- [ABOUT THIS TASK]: An image-free, verbatim transcription of the records is the expected result.

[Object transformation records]
______________________________

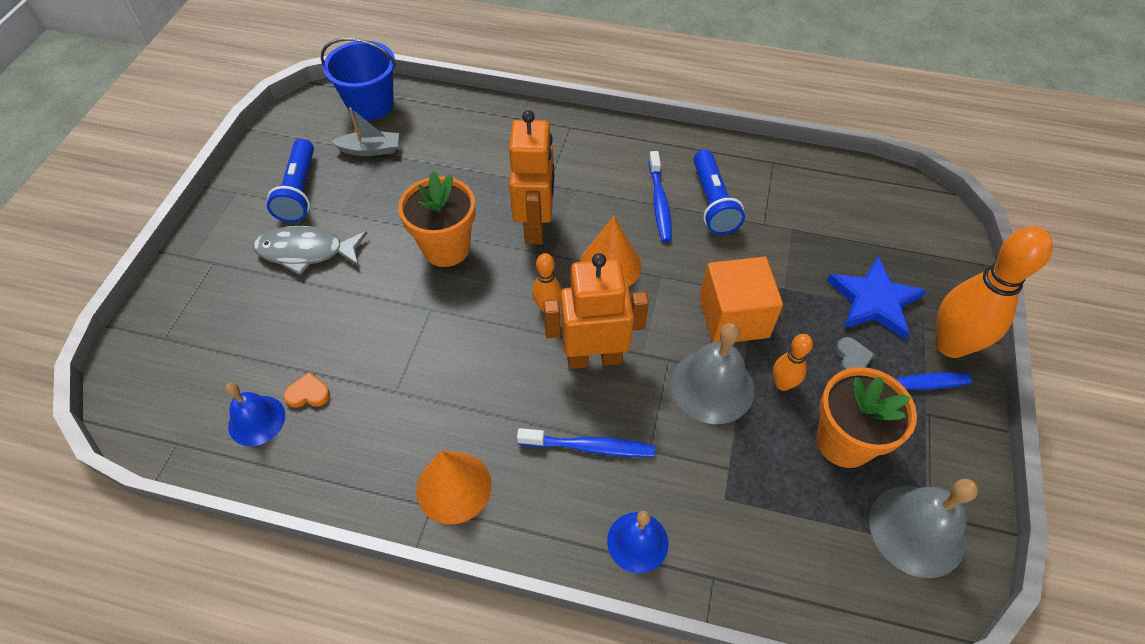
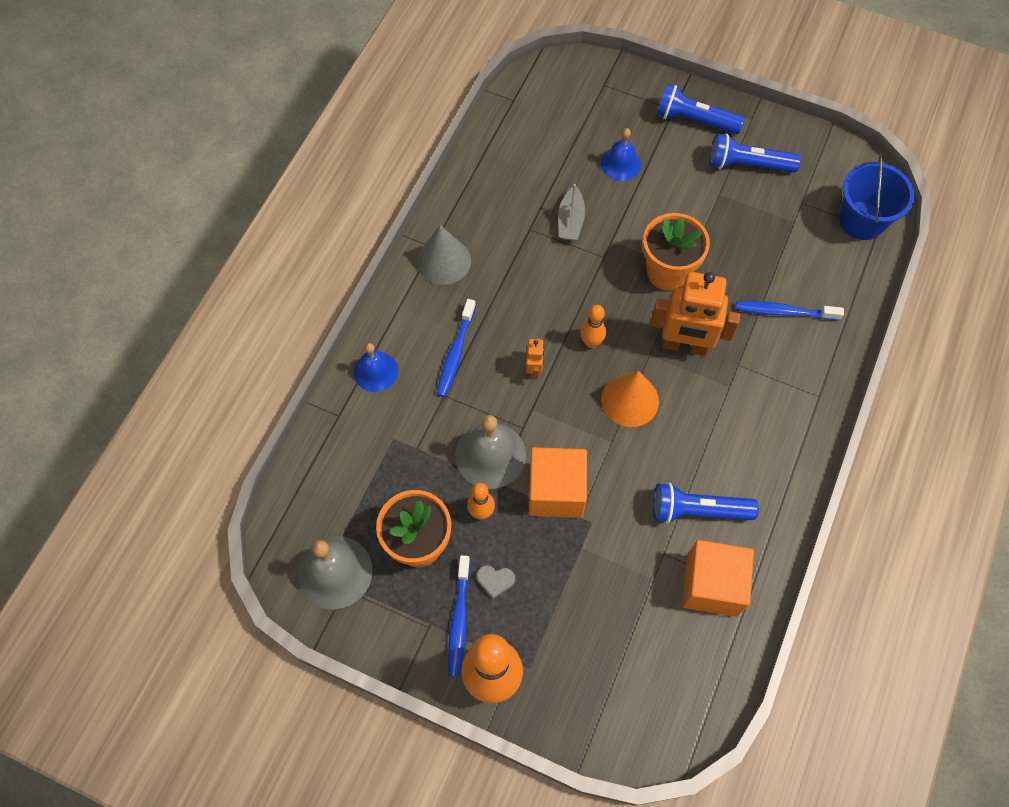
camera: 100 degrees right, 10 degrees up
(232, 241) = (694, 120): none -> blue flashlight
(256, 420) = (522, 144): blue bell -> blue bell (620, 164)
(306, 252) = (676, 171): grey fish -> none
(308, 394) = (538, 174): orange heart -> none
(370, 150) = (797, 219): grey boat -> grey boat (570, 220)
(454, 487) = (443, 261): orange cone -> grey cone
(594, 358) = (534, 370): orange robot -> orange robot, size x0.45
(659, 202) = (702, 460): blue toothbrush -> blue toothbrush (784, 312)
(780, 187) = (712, 585): none -> orange cube
(874, 301) = (554, 626): blue star -> none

______________________________

- [TASK RESULT]:
camera: 100 degrees right, 10 degrees up
(232, 241) = (694, 120): none -> blue flashlight
(256, 420) = (522, 144): blue bell -> blue bell (620, 164)
(306, 252) = (676, 171): grey fish -> none
(308, 394) = (538, 174): orange heart -> none
(370, 150) = (797, 219): grey boat -> grey boat (570, 220)
(454, 487) = (443, 261): orange cone -> grey cone
(594, 358) = (534, 370): orange robot -> orange robot, size x0.45
(659, 202) = (702, 460): blue toothbrush -> blue toothbrush (784, 312)
(780, 187) = (712, 585): none -> orange cube
(874, 301) = (554, 626): blue star -> none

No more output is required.